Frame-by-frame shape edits
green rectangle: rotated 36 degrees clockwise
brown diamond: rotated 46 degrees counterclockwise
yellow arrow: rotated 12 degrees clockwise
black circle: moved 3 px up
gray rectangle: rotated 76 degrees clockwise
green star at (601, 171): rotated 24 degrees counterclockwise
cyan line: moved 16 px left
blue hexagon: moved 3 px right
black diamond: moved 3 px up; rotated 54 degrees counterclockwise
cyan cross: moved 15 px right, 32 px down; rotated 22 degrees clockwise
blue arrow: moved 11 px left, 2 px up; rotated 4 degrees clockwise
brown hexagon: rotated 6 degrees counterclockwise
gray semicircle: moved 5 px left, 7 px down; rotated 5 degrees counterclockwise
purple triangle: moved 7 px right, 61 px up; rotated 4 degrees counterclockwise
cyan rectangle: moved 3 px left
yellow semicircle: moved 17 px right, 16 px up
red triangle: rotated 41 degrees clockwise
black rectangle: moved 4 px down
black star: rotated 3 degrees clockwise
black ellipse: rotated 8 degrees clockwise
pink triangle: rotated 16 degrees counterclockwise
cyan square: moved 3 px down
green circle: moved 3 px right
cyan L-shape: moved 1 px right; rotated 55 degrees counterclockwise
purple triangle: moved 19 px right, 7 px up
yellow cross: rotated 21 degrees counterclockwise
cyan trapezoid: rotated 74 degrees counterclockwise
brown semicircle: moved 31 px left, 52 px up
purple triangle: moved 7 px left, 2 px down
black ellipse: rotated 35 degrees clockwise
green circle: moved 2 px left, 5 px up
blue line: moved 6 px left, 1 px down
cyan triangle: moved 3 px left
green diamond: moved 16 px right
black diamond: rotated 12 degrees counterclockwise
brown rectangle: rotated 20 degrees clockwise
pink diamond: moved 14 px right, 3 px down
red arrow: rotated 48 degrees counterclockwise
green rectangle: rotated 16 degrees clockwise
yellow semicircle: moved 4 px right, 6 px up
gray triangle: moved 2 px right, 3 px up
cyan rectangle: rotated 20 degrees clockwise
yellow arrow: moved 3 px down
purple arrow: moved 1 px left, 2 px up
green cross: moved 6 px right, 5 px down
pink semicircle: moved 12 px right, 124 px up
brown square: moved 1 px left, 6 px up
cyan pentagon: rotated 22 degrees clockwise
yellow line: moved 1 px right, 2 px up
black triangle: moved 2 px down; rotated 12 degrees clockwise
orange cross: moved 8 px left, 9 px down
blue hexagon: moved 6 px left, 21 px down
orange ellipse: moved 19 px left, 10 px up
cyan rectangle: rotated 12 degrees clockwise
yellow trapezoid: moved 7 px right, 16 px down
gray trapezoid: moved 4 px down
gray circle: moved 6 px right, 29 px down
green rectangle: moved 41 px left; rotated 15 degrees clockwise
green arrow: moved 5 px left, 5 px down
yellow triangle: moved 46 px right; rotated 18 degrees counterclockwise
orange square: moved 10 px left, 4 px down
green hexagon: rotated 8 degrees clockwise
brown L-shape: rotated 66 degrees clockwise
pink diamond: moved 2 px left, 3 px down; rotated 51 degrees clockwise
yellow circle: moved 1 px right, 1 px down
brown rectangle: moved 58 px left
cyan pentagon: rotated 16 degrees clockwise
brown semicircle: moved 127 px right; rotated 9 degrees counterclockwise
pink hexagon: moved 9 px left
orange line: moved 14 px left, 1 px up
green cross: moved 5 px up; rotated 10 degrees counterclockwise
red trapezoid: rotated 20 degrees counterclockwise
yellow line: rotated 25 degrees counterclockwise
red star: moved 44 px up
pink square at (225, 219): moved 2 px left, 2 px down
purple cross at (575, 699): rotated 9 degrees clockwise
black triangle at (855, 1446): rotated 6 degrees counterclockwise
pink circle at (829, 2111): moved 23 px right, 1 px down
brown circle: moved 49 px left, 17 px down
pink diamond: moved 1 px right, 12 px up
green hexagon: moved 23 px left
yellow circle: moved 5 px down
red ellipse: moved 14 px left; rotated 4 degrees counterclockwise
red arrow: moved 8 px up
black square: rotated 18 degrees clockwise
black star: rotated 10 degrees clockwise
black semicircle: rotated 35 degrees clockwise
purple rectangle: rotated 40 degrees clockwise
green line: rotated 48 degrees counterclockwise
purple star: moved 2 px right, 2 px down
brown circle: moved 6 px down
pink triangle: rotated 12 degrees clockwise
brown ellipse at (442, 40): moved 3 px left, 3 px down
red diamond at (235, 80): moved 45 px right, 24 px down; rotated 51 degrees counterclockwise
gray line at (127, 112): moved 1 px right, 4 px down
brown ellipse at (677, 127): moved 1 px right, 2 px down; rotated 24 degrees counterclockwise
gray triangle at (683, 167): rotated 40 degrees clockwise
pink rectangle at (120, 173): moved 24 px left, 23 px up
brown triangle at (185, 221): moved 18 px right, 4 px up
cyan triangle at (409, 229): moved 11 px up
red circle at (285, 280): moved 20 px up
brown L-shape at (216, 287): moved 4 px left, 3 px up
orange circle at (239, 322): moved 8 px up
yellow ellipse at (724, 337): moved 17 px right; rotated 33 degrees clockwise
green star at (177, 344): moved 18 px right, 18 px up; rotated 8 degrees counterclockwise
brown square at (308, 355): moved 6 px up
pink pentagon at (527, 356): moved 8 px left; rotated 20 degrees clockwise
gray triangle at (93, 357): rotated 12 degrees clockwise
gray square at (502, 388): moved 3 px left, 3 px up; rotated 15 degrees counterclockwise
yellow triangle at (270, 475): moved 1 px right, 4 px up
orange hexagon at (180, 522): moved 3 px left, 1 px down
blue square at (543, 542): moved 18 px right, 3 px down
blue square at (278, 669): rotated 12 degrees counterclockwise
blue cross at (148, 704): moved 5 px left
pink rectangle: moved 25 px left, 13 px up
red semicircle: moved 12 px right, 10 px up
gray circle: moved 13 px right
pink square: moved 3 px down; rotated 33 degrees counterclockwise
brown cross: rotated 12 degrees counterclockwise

> [Work item]
Every line above should be transcribed exactly.

> [Response to the exercise]
green rectangle: rotated 36 degrees clockwise
brown diamond: rotated 46 degrees counterclockwise
yellow arrow: rotated 12 degrees clockwise
black circle: moved 3 px up
gray rectangle: rotated 76 degrees clockwise
green star at (601, 171): rotated 24 degrees counterclockwise
cyan line: moved 16 px left
blue hexagon: moved 3 px right
black diamond: moved 3 px up; rotated 54 degrees counterclockwise
cyan cross: moved 15 px right, 32 px down; rotated 22 degrees clockwise
blue arrow: moved 11 px left, 2 px up; rotated 4 degrees clockwise
brown hexagon: rotated 6 degrees counterclockwise
gray semicircle: moved 5 px left, 7 px down; rotated 5 degrees counterclockwise
purple triangle: moved 7 px right, 61 px up; rotated 4 degrees counterclockwise
cyan rectangle: moved 3 px left
yellow semicircle: moved 17 px right, 16 px up
red triangle: rotated 41 degrees clockwise
black rectangle: moved 4 px down
black star: rotated 3 degrees clockwise
black ellipse: rotated 8 degrees clockwise
pink triangle: rotated 16 degrees counterclockwise
cyan square: moved 3 px down
green circle: moved 3 px right
cyan L-shape: moved 1 px right; rotated 55 degrees counterclockwise
purple triangle: moved 19 px right, 7 px up
yellow cross: rotated 21 degrees counterclockwise
cyan trapezoid: rotated 74 degrees counterclockwise
brown semicircle: moved 31 px left, 52 px up
purple triangle: moved 7 px left, 2 px down
black ellipse: rotated 35 degrees clockwise
green circle: moved 2 px left, 5 px up
blue line: moved 6 px left, 1 px down
cyan triangle: moved 3 px left
green diamond: moved 16 px right
black diamond: rotated 12 degrees counterclockwise
brown rectangle: rotated 20 degrees clockwise
pink diamond: moved 14 px right, 3 px down
red arrow: rotated 48 degrees counterclockwise
green rectangle: rotated 16 degrees clockwise
yellow semicircle: moved 4 px right, 6 px up
gray triangle: moved 2 px right, 3 px up
cyan rectangle: rotated 20 degrees clockwise
yellow arrow: moved 3 px down
purple arrow: moved 1 px left, 2 px up
green cross: moved 6 px right, 5 px down
pink semicircle: moved 12 px right, 124 px up
brown square: moved 1 px left, 6 px up
cyan pentagon: rotated 22 degrees clockwise
yellow line: moved 1 px right, 2 px up
black triangle: moved 2 px down; rotated 12 degrees clockwise
orange cross: moved 8 px left, 9 px down
blue hexagon: moved 6 px left, 21 px down
orange ellipse: moved 19 px left, 10 px up
cyan rectangle: rotated 12 degrees clockwise
yellow trapezoid: moved 7 px right, 16 px down
gray trapezoid: moved 4 px down
gray circle: moved 6 px right, 29 px down
green rectangle: moved 41 px left; rotated 15 degrees clockwise
green arrow: moved 5 px left, 5 px down
yellow triangle: moved 46 px right; rotated 18 degrees counterclockwise
orange square: moved 10 px left, 4 px down
green hexagon: rotated 8 degrees clockwise
brown L-shape: rotated 66 degrees clockwise
pink diamond: moved 2 px left, 3 px down; rotated 51 degrees clockwise
yellow circle: moved 1 px right, 1 px down
brown rectangle: moved 58 px left
cyan pentagon: rotated 16 degrees clockwise
brown semicircle: moved 127 px right; rotated 9 degrees counterclockwise
pink hexagon: moved 9 px left
orange line: moved 14 px left, 1 px up
green cross: moved 5 px up; rotated 10 degrees counterclockwise
red trapezoid: rotated 20 degrees counterclockwise
yellow line: rotated 25 degrees counterclockwise
red star: moved 44 px up
pink square at (225, 219): moved 2 px left, 2 px down
purple cross at (575, 699): rotated 9 degrees clockwise
black triangle at (855, 1446): rotated 6 degrees counterclockwise
pink circle at (829, 2111): moved 23 px right, 1 px down
brown circle: moved 49 px left, 17 px down
pink diamond: moved 1 px right, 12 px up
green hexagon: moved 23 px left
yellow circle: moved 5 px down
red ellipse: moved 14 px left; rotated 4 degrees counterclockwise
red arrow: moved 8 px up
black square: rotated 18 degrees clockwise
black star: rotated 10 degrees clockwise
black semicircle: rotated 35 degrees clockwise
purple rectangle: rotated 40 degrees clockwise
green line: rotated 48 degrees counterclockwise
purple star: moved 2 px right, 2 px down
brown circle: moved 6 px down
pink triangle: rotated 12 degrees clockwise
brown ellipse at (442, 40): moved 3 px left, 3 px down
red diamond at (235, 80): moved 45 px right, 24 px down; rotated 51 degrees counterclockwise
gray line at (127, 112): moved 1 px right, 4 px down
brown ellipse at (677, 127): moved 1 px right, 2 px down; rotated 24 degrees counterclockwise
gray triangle at (683, 167): rotated 40 degrees clockwise
pink rectangle at (120, 173): moved 24 px left, 23 px up
brown triangle at (185, 221): moved 18 px right, 4 px up
cyan triangle at (409, 229): moved 11 px up
red circle at (285, 280): moved 20 px up
brown L-shape at (216, 287): moved 4 px left, 3 px up
orange circle at (239, 322): moved 8 px up
yellow ellipse at (724, 337): moved 17 px right; rotated 33 degrees clockwise
green star at (177, 344): moved 18 px right, 18 px up; rotated 8 degrees counterclockwise
brown square at (308, 355): moved 6 px up
pink pentagon at (527, 356): moved 8 px left; rotated 20 degrees clockwise
gray triangle at (93, 357): rotated 12 degrees clockwise
gray square at (502, 388): moved 3 px left, 3 px up; rotated 15 degrees counterclockwise
yellow triangle at (270, 475): moved 1 px right, 4 px up
orange hexagon at (180, 522): moved 3 px left, 1 px down
blue square at (543, 542): moved 18 px right, 3 px down
blue square at (278, 669): rotated 12 degrees counterclockwise
blue cross at (148, 704): moved 5 px left
pink rectangle: moved 25 px left, 13 px up
red semicircle: moved 12 px right, 10 px up
gray circle: moved 13 px right
pink square: moved 3 px down; rotated 33 degrees counterclockwise
brown cross: rotated 12 degrees counterclockwise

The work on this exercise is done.